(Record extracts begins)
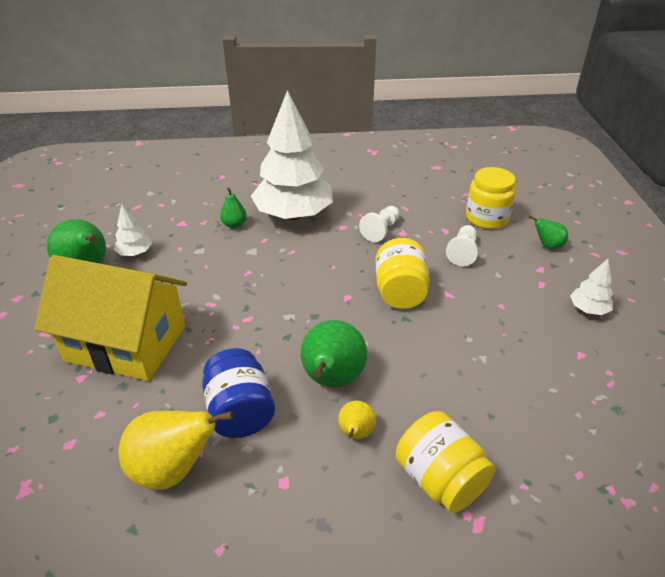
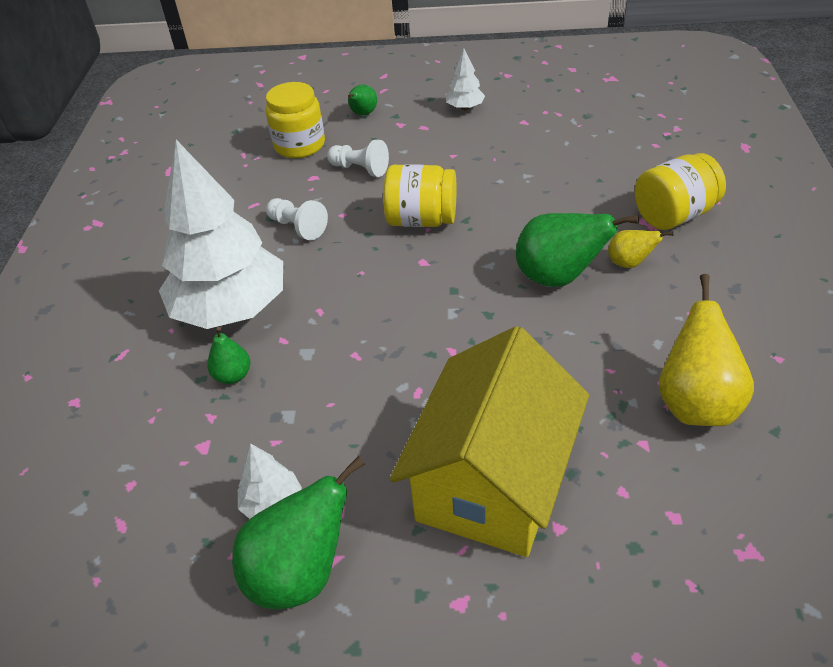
camera: 80 degrees left, 5 degrees up
(240, 412) = (609, 351): blue jar -> none

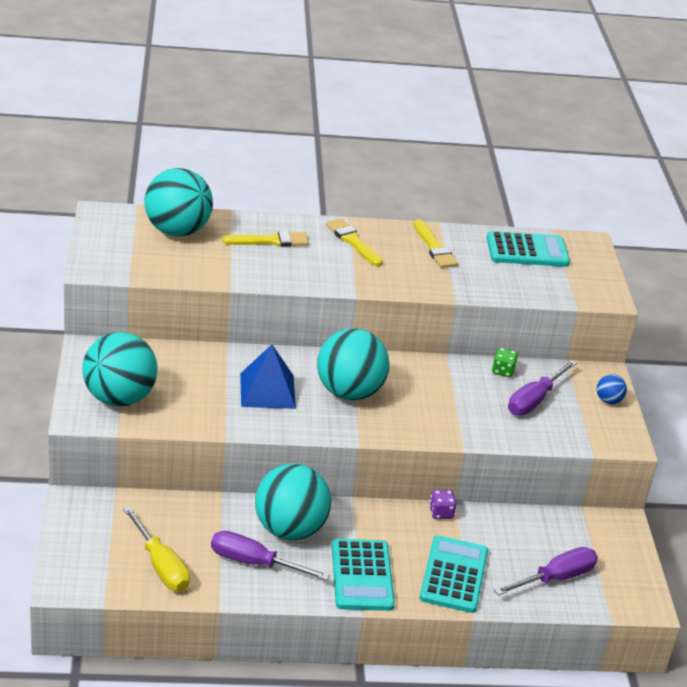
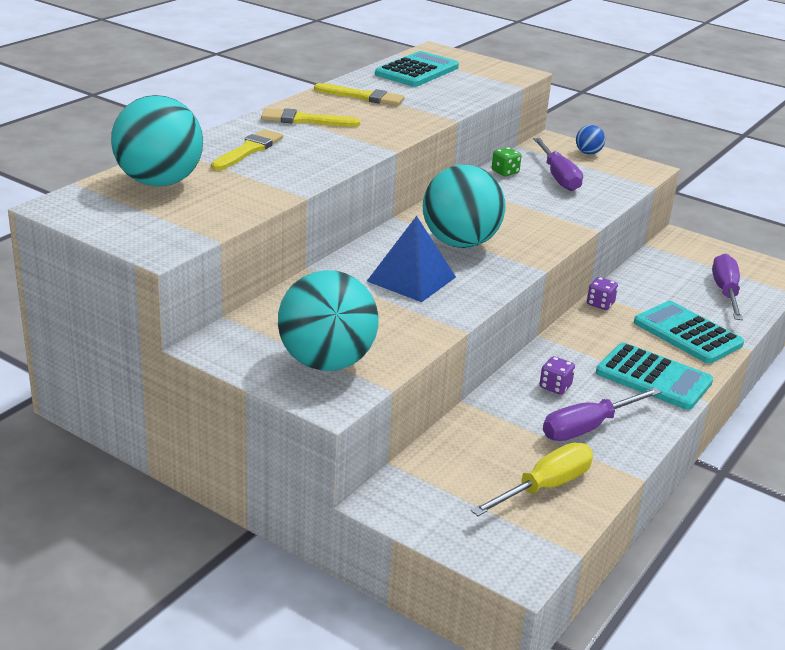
camera: 50 degrees left, 5 degrees down
(161, 565) = (545, 487): yellow screwdriver -> yellow screwdriver turned 45 degrees counterclockwise
(290, 529) = (555, 387): turquoise ball -> purple dice

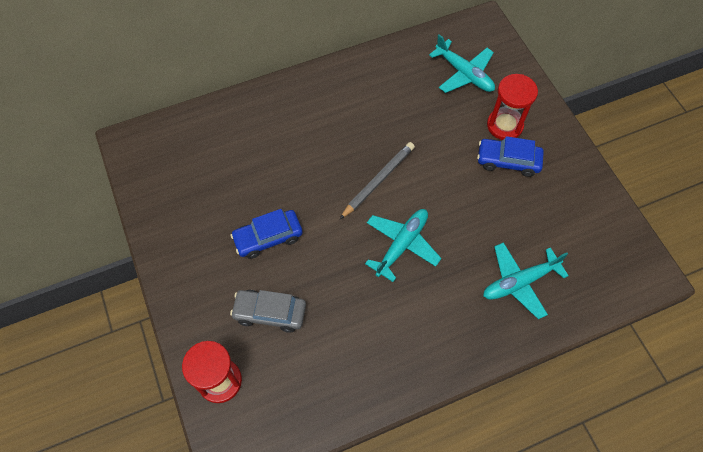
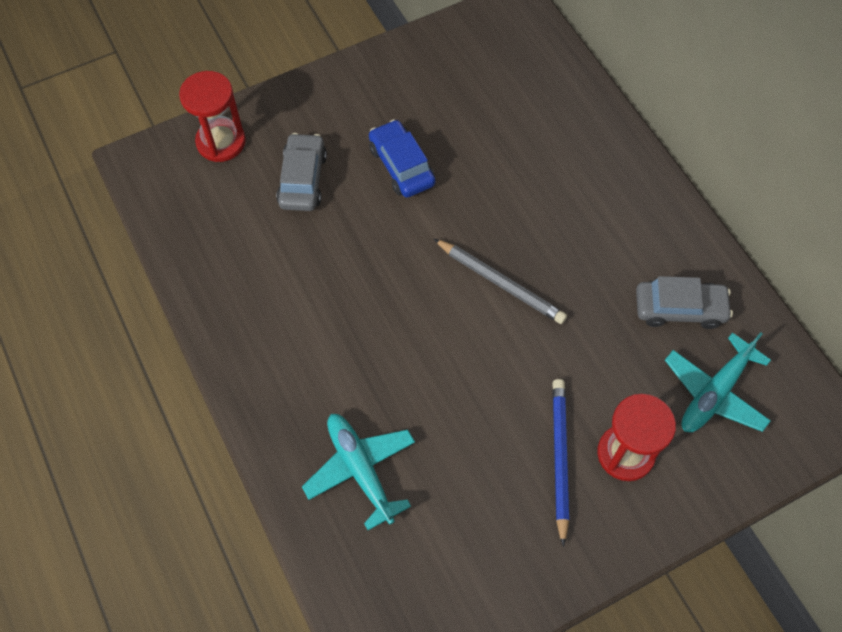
camera: 85 degrees right, 0 degrees up
(402, 245) = (405, 317): turquoise plane -> none
(405, 82) = (679, 309): none -> grey car
(508, 161) = (560, 457): blue car -> blue pencil

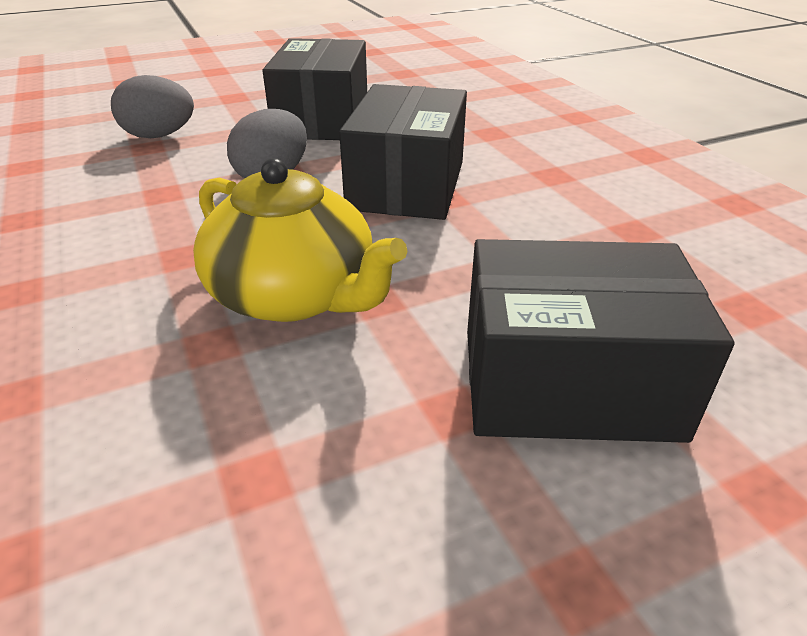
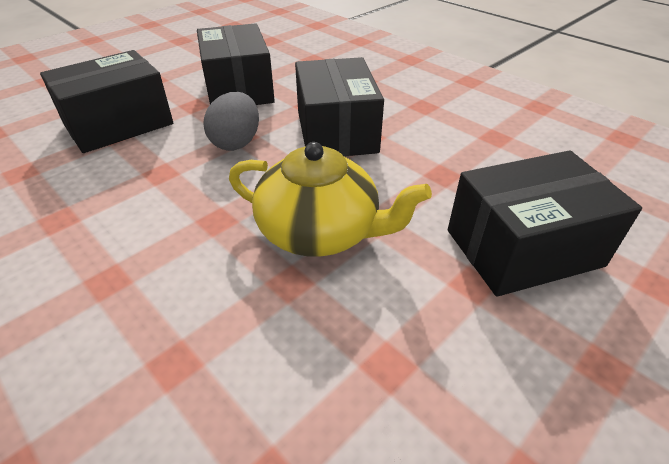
camera: 20 degrees left, 5 degrees up
(159, 136) = (118, 124): grey egg -> black box

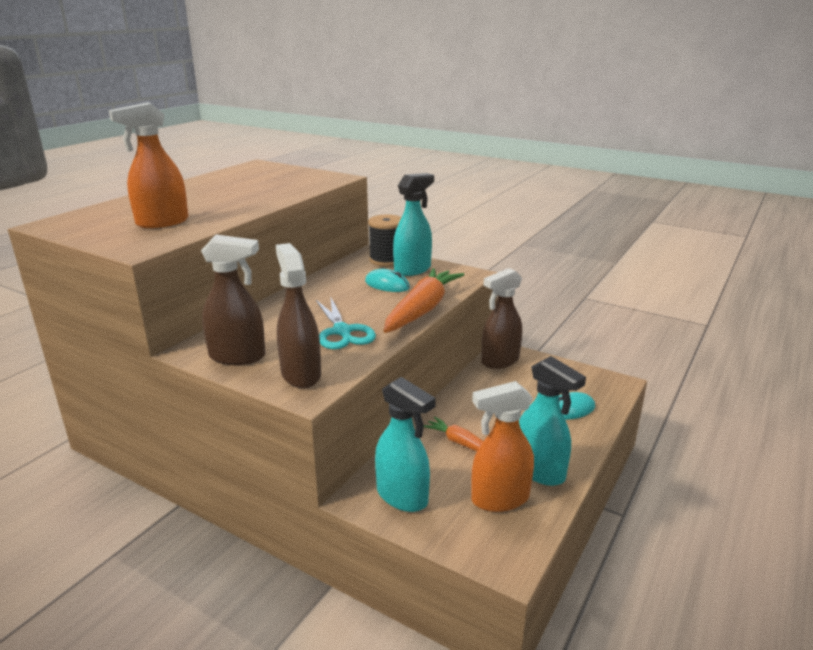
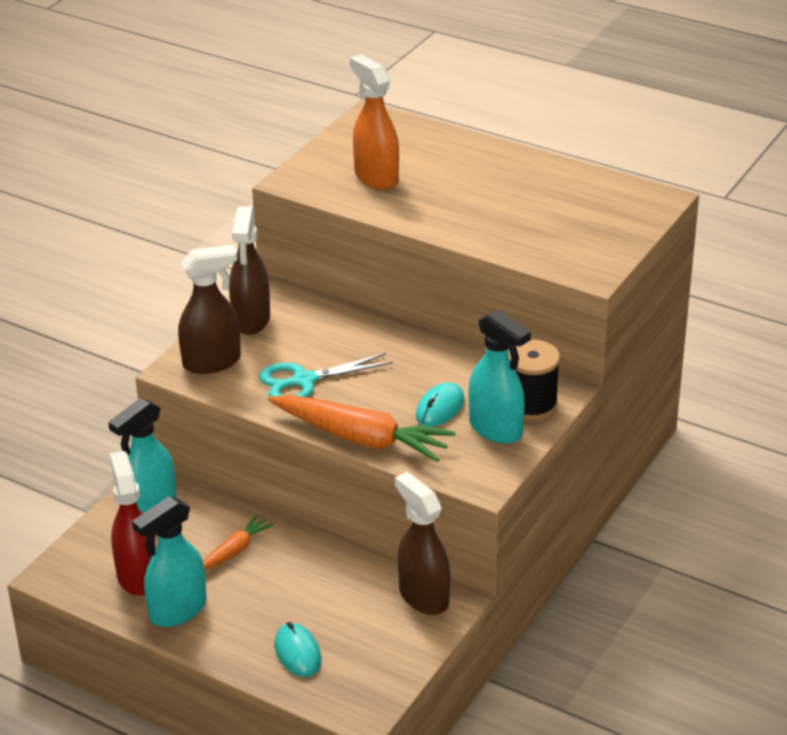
camera: 90 degrees right, 10 degrees up
(499, 499) = (137, 576): orange spray bottle -> red spray bottle

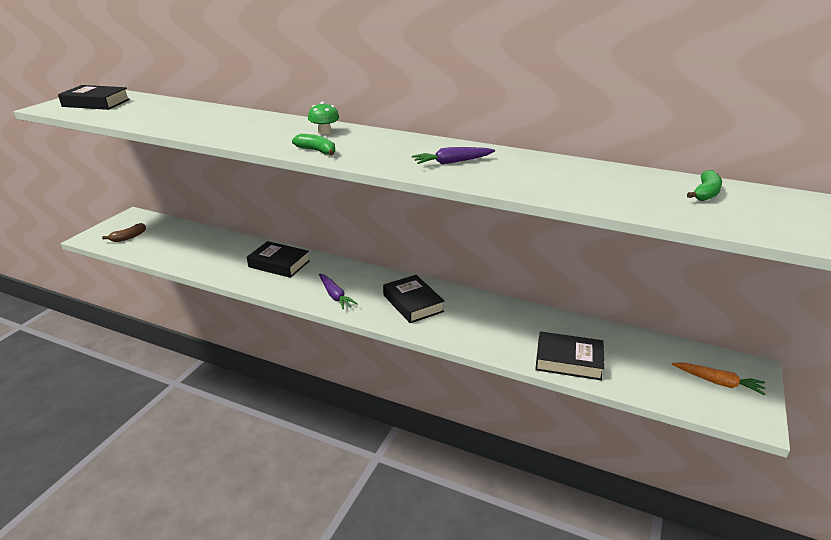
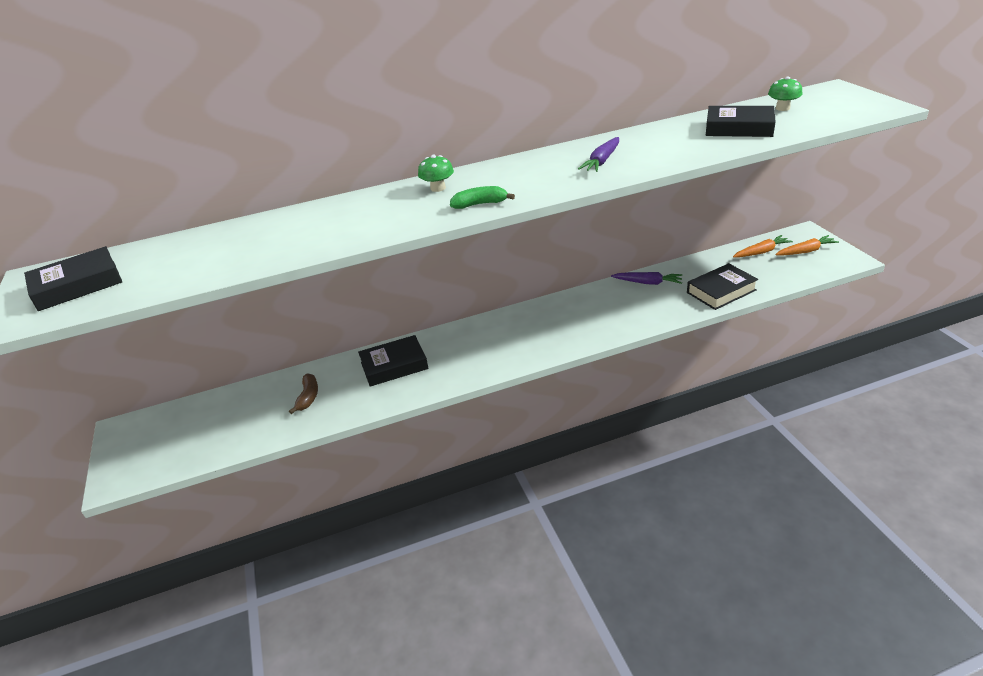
camera: 40 degrees left, 5 degrees up
(128, 237) = (168, 448): brown banana -> brown banana (308, 397)
(335, 295) = (494, 356): purple carrot -> purple carrot (648, 283)
(413, 303) = (563, 322): black book -> black book (739, 128)
(669, 355) = (761, 252): none -> orange carrot
(705, 193) = (782, 108): green banana -> green mushroom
(Record extracts ends)
● What you will do: Write out the entries again, word for word. No images.

● Response to the task:
camera: 80 degrees left, 5 degrees up
(240, 412) = (609, 351): blue jar -> none

camera: 50 degrees left, 5 degrees down
(161, 565) = (545, 487): yellow screwdriver -> yellow screwdriver turned 45 degrees counterclockwise
(290, 529) = (555, 387): turquoise ball -> purple dice

camera: 85 degrees right, 0 degrees up
(402, 245) = (405, 317): turquoise plane -> none
(405, 82) = (679, 309): none -> grey car
(508, 161) = (560, 457): blue car -> blue pencil

camera: 20 degrees left, 5 degrees up
(159, 136) = (118, 124): grey egg -> black box

camera: 90 degrees right, 10 degrees up
(499, 499) = (137, 576): orange spray bottle -> red spray bottle

camera: 40 degrees left, 5 degrees up
(128, 237) = (168, 448): brown banana -> brown banana (308, 397)
(335, 295) = (494, 356): purple carrot -> purple carrot (648, 283)
(413, 303) = (563, 322): black book -> black book (739, 128)
(669, 355) = (761, 252): none -> orange carrot
(705, 193) = (782, 108): green banana -> green mushroom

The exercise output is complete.